- DIRECTIONS
Nothing but the lines below from the one containing "blue cross: (79, 43) -> (150, 119), moved" through the one containing "orange semicircle: (510, 417)" should appear in the answer, exact and without pictures.

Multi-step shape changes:
..........

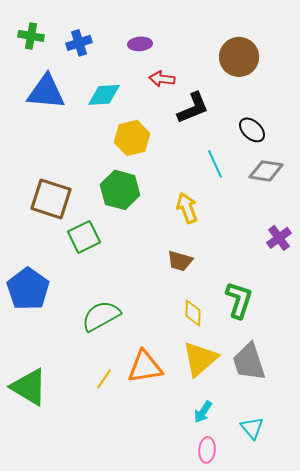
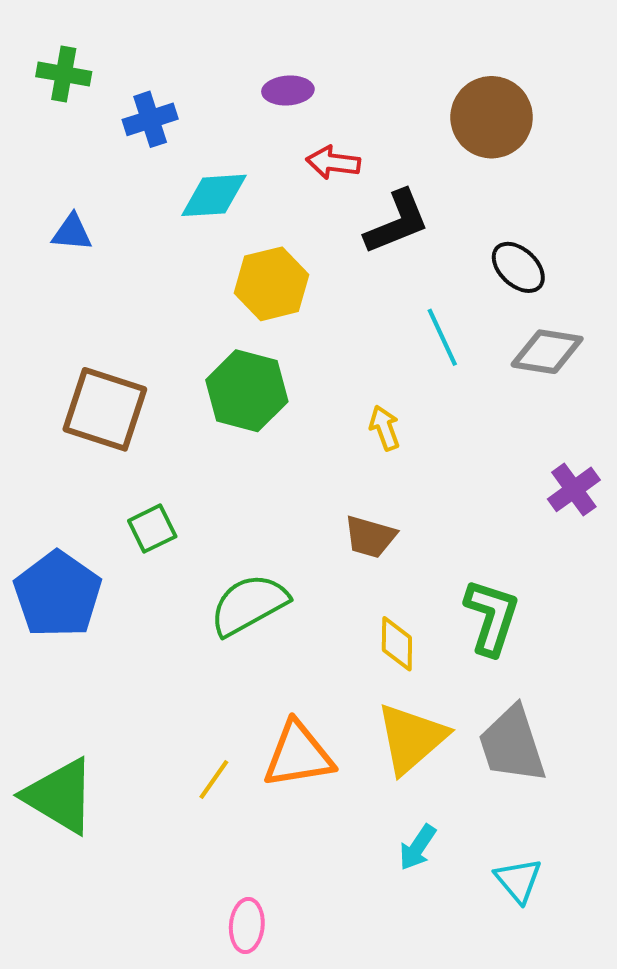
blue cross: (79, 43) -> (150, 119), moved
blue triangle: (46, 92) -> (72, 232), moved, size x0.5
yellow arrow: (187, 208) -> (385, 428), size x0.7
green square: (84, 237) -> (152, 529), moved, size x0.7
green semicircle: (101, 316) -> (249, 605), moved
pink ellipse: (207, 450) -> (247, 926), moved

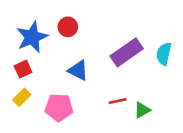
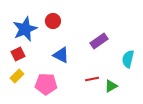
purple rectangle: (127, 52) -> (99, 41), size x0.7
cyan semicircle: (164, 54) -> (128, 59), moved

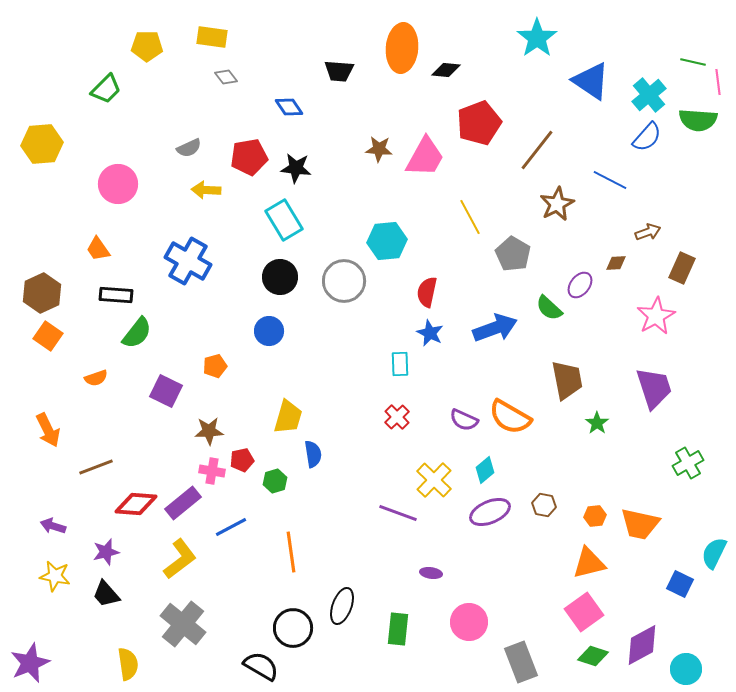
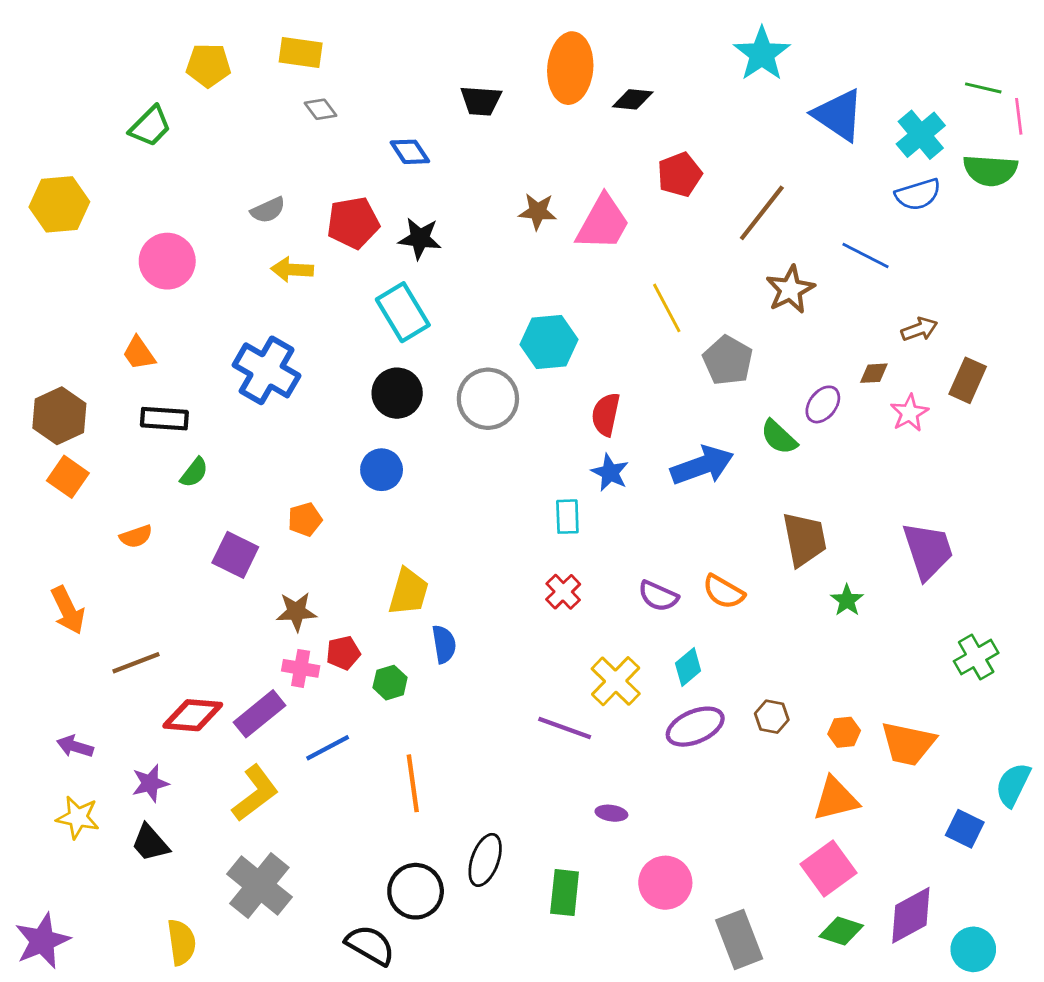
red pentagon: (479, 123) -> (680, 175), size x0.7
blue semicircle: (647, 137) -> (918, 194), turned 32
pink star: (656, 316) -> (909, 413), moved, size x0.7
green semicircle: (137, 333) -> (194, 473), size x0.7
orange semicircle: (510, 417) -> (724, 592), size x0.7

..........

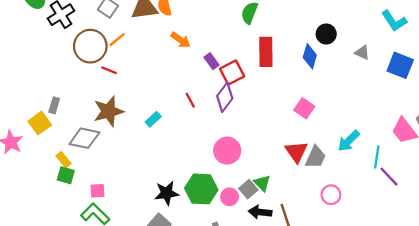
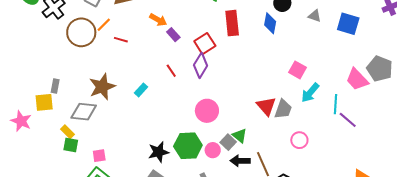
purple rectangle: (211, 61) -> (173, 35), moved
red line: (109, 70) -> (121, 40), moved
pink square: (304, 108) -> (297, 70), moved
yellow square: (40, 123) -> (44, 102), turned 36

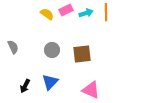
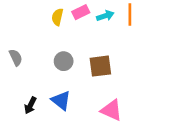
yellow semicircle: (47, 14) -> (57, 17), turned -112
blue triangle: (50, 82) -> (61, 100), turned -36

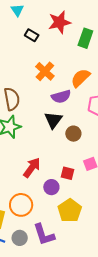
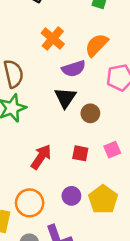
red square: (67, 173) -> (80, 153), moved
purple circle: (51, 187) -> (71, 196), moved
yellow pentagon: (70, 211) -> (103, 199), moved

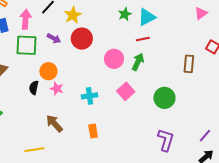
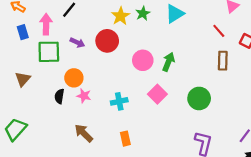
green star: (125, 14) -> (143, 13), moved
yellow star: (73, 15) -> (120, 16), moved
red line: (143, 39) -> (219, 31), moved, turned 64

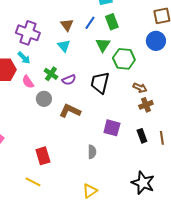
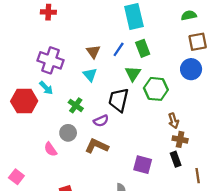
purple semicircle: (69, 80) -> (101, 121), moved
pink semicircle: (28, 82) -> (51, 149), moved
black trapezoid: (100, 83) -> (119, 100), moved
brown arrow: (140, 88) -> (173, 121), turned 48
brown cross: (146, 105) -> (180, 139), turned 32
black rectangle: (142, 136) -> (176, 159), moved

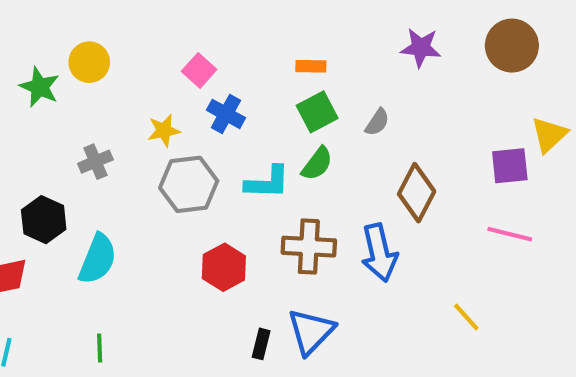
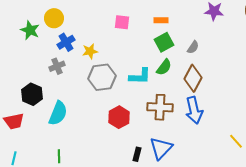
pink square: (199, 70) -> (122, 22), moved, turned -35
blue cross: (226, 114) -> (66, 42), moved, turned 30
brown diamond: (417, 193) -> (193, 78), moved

..........

- EXERCISE OUTPUT
blue cross: (79, 43) -> (150, 119), moved
blue triangle: (46, 92) -> (72, 232), moved, size x0.5
yellow arrow: (187, 208) -> (385, 428), size x0.7
green square: (84, 237) -> (152, 529), moved, size x0.7
green semicircle: (101, 316) -> (249, 605), moved
pink ellipse: (207, 450) -> (247, 926), moved

purple rectangle: (127, 52) -> (99, 41), size x0.7
cyan semicircle: (164, 54) -> (128, 59), moved

red pentagon: (479, 123) -> (680, 175), size x0.7
blue semicircle: (647, 137) -> (918, 194), turned 32
pink star: (656, 316) -> (909, 413), moved, size x0.7
green semicircle: (137, 333) -> (194, 473), size x0.7
orange semicircle: (510, 417) -> (724, 592), size x0.7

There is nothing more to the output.